━━ RAW DATA
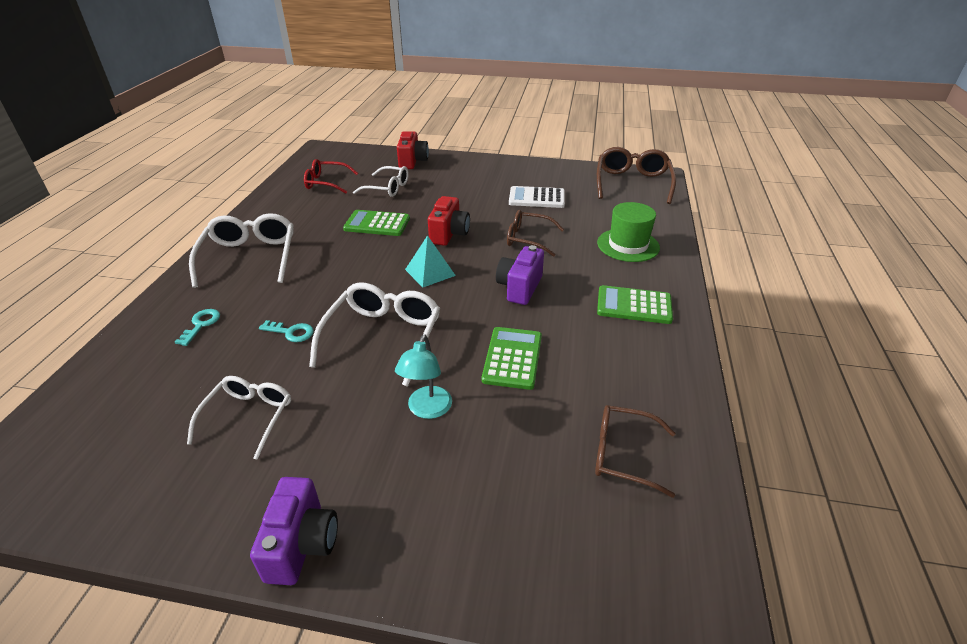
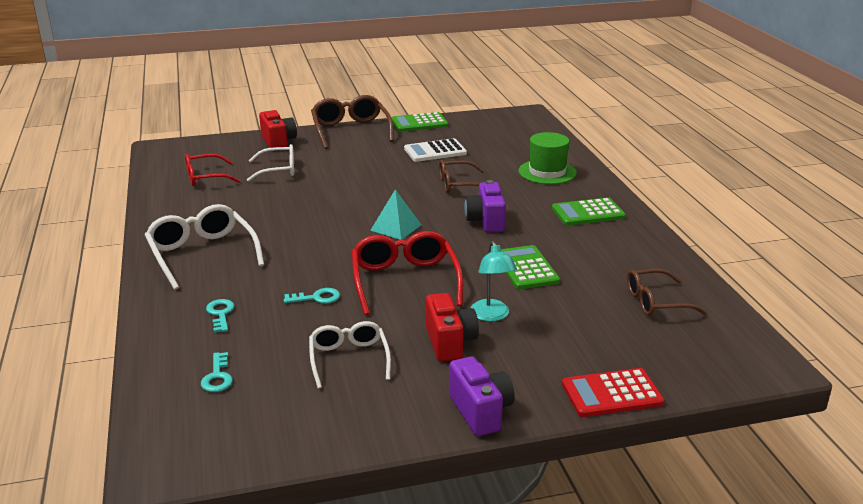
camera: 25 degrees left, 10 degrees down
(128, 396) = (217, 377): none -> turquoise key
(377, 224) = (302, 201): green calculator -> green calculator (419, 123)
(383, 337) = (404, 281): white glasses -> red glasses
(449, 234) = (382, 195): red camera -> red camera (449, 342)
(464, 582) = (612, 394): none -> red calculator
(632, 183) = (510, 123): brown glasses -> brown glasses (350, 130)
━━━━
**EXERCISE DIRECTIONS:** Quote, without alteration, the final stretch of the entries: the line with "(128, 396) = (217, 377): none" onward to the last line.

**WRITTEN SOLUTION:**
(128, 396) = (217, 377): none -> turquoise key
(377, 224) = (302, 201): green calculator -> green calculator (419, 123)
(383, 337) = (404, 281): white glasses -> red glasses
(449, 234) = (382, 195): red camera -> red camera (449, 342)
(464, 582) = (612, 394): none -> red calculator
(632, 183) = (510, 123): brown glasses -> brown glasses (350, 130)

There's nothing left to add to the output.